Stepwise shape edit descriptions:
┌──

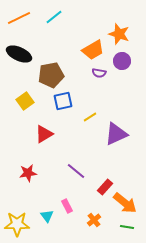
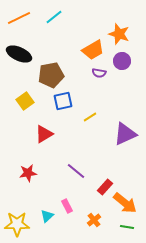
purple triangle: moved 9 px right
cyan triangle: rotated 24 degrees clockwise
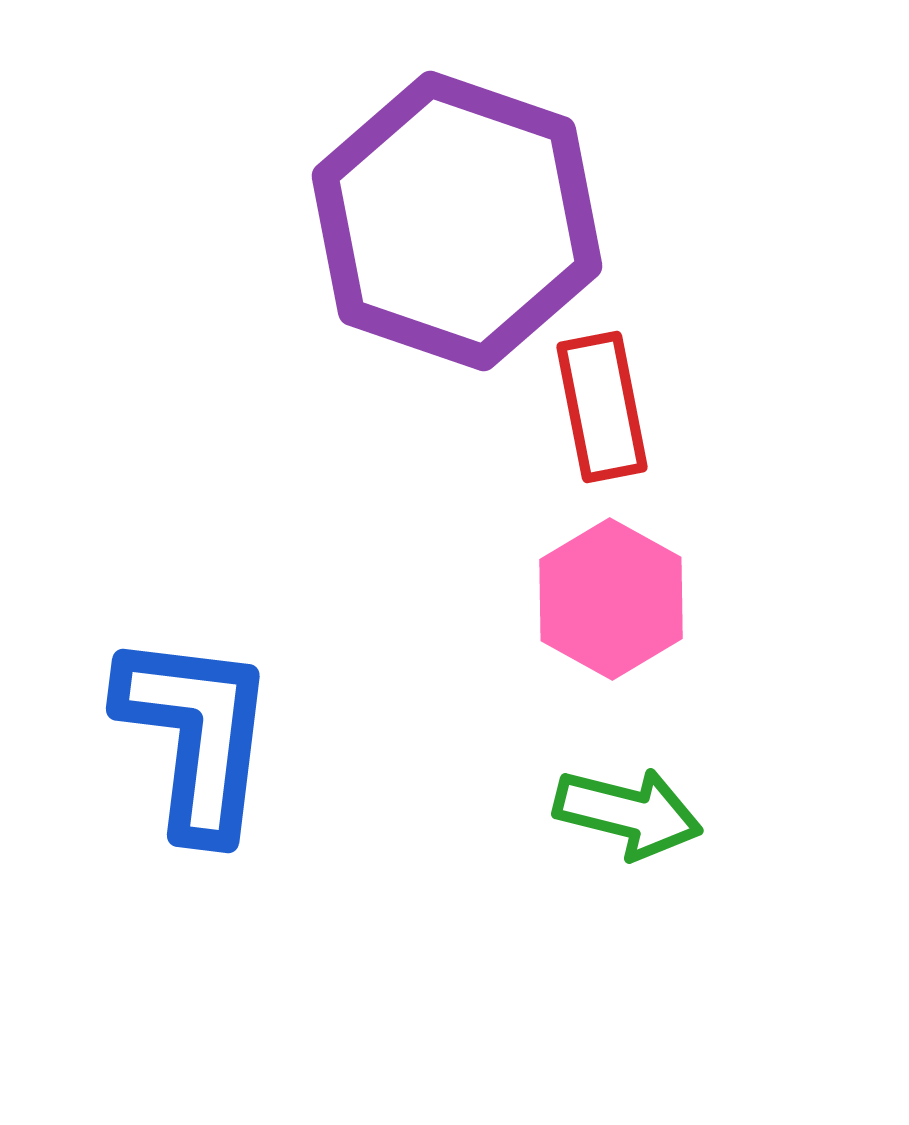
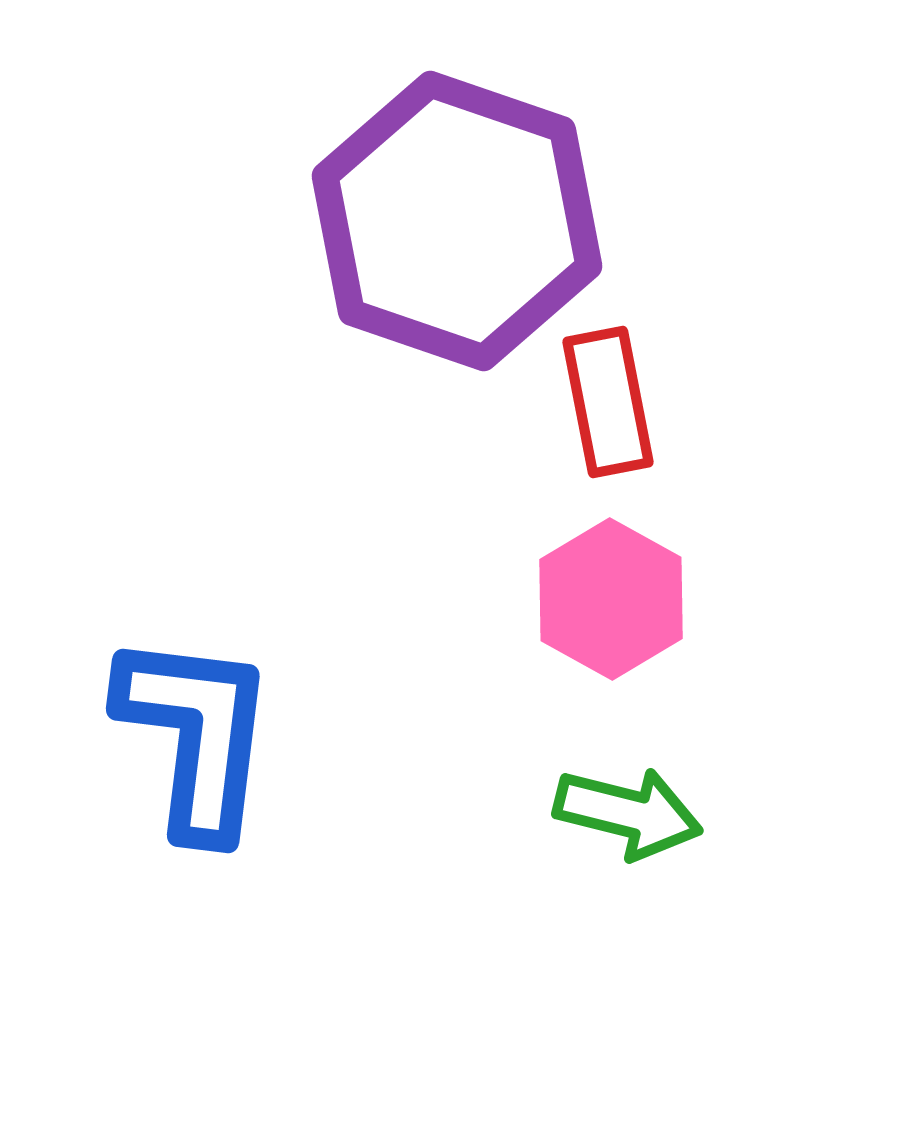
red rectangle: moved 6 px right, 5 px up
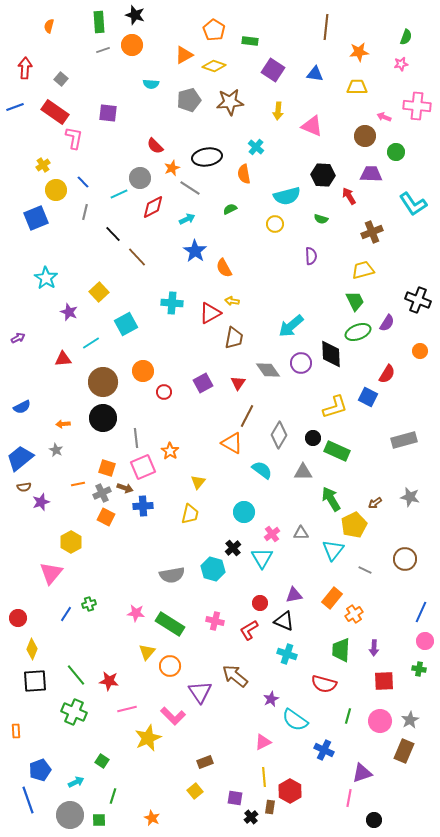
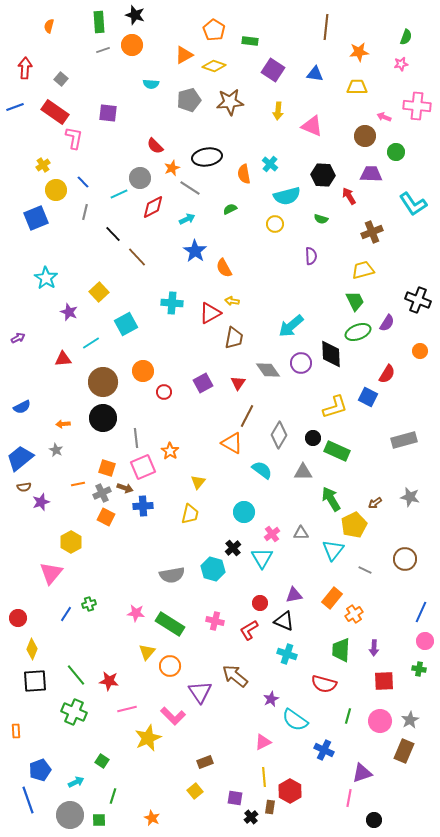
cyan cross at (256, 147): moved 14 px right, 17 px down
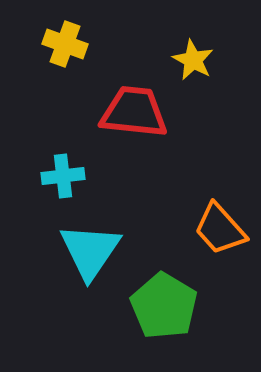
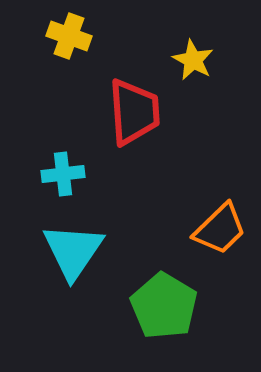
yellow cross: moved 4 px right, 8 px up
red trapezoid: rotated 80 degrees clockwise
cyan cross: moved 2 px up
orange trapezoid: rotated 92 degrees counterclockwise
cyan triangle: moved 17 px left
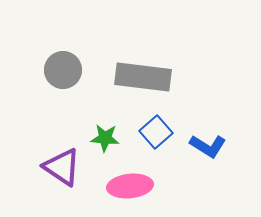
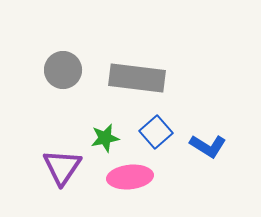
gray rectangle: moved 6 px left, 1 px down
green star: rotated 16 degrees counterclockwise
purple triangle: rotated 30 degrees clockwise
pink ellipse: moved 9 px up
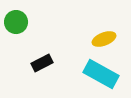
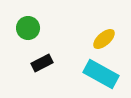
green circle: moved 12 px right, 6 px down
yellow ellipse: rotated 20 degrees counterclockwise
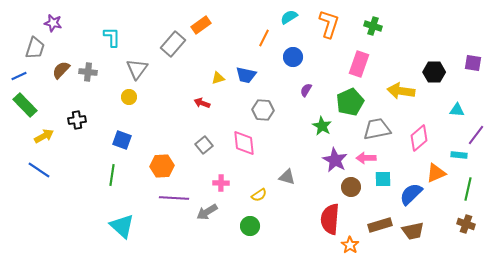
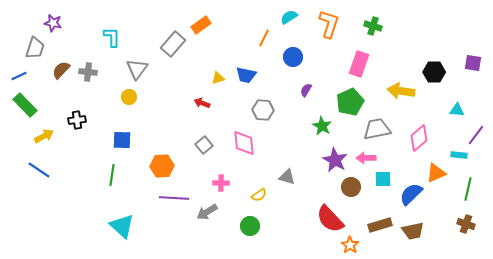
blue square at (122, 140): rotated 18 degrees counterclockwise
red semicircle at (330, 219): rotated 48 degrees counterclockwise
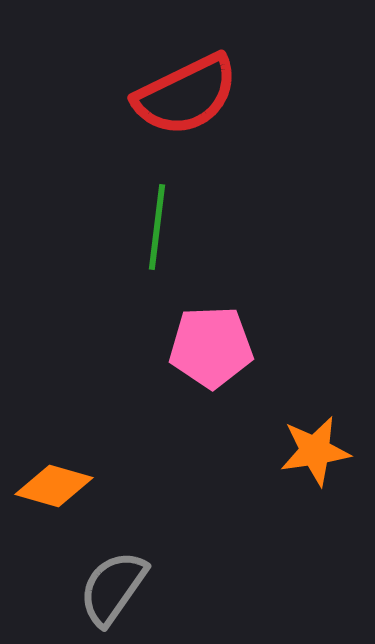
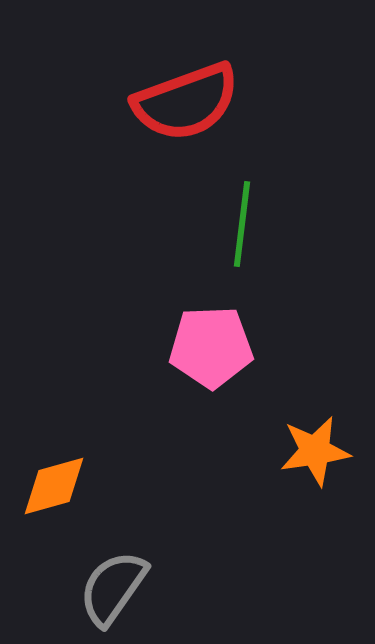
red semicircle: moved 7 px down; rotated 6 degrees clockwise
green line: moved 85 px right, 3 px up
orange diamond: rotated 32 degrees counterclockwise
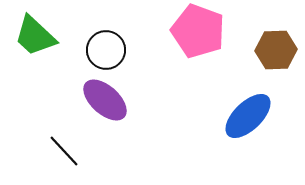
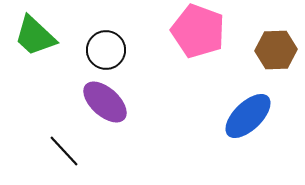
purple ellipse: moved 2 px down
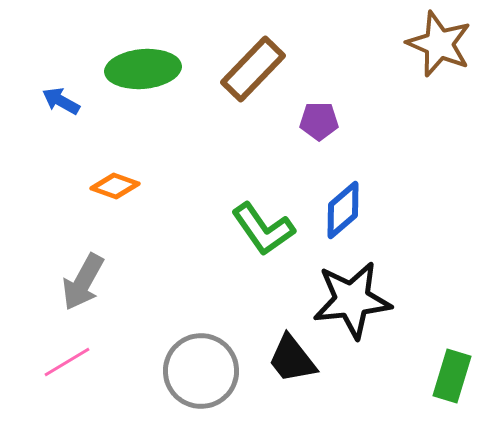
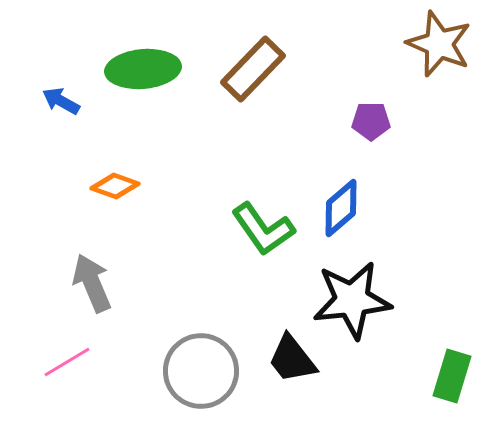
purple pentagon: moved 52 px right
blue diamond: moved 2 px left, 2 px up
gray arrow: moved 9 px right, 1 px down; rotated 128 degrees clockwise
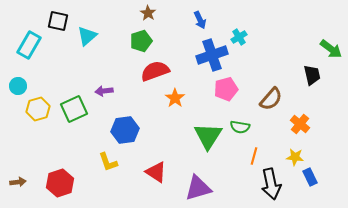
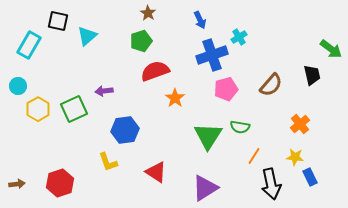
brown semicircle: moved 14 px up
yellow hexagon: rotated 15 degrees counterclockwise
orange cross: rotated 12 degrees clockwise
orange line: rotated 18 degrees clockwise
brown arrow: moved 1 px left, 2 px down
purple triangle: moved 7 px right; rotated 16 degrees counterclockwise
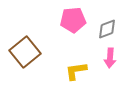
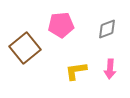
pink pentagon: moved 12 px left, 5 px down
brown square: moved 4 px up
pink arrow: moved 11 px down
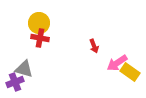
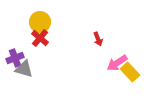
yellow circle: moved 1 px right, 1 px up
red cross: rotated 30 degrees clockwise
red arrow: moved 4 px right, 7 px up
yellow rectangle: rotated 12 degrees clockwise
purple cross: moved 24 px up
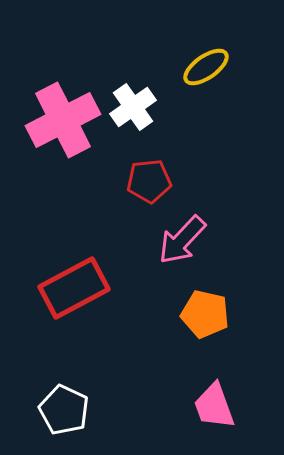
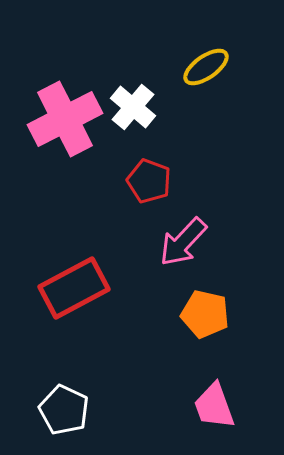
white cross: rotated 15 degrees counterclockwise
pink cross: moved 2 px right, 1 px up
red pentagon: rotated 27 degrees clockwise
pink arrow: moved 1 px right, 2 px down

└──

» **Exercise**: Skip every picture, and restate word for word only the lines above from the line containing "yellow cross: moved 4 px right, 8 px up" to the line containing "pink ellipse: moved 9 px up", both of them included.

» **Answer space**:
yellow cross: moved 4 px right, 8 px up
red trapezoid: rotated 80 degrees clockwise
cyan cross: moved 2 px up
orange trapezoid: rotated 92 degrees counterclockwise
cyan triangle: moved 17 px left
gray rectangle: moved 6 px left, 1 px down
green star: rotated 16 degrees counterclockwise
purple triangle: rotated 30 degrees clockwise
pink ellipse: moved 9 px up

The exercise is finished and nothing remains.